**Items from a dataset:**
───

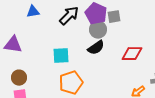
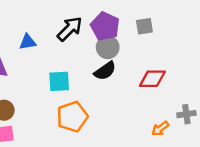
blue triangle: (33, 12) -> (28, 42), moved
gray square: (114, 17) -> (144, 26), moved

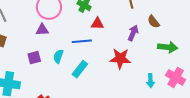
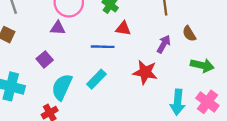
cyan semicircle: (58, 56) -> (62, 87), moved, size x1.6
purple square: (34, 58) -> (45, 59), turned -32
cyan arrow: (150, 81) -> (178, 102), size x1.5

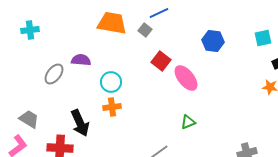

───

I would like the data above transcribed exactly, with its pictures left out.

**COMPLETED EXERCISE:**
blue triangle: (33, 12) -> (28, 42), moved
gray square: (114, 17) -> (144, 26), moved

cyan semicircle: (58, 56) -> (62, 87), moved, size x1.6
purple square: (34, 58) -> (45, 59), turned -32
cyan arrow: (150, 81) -> (178, 102), size x1.5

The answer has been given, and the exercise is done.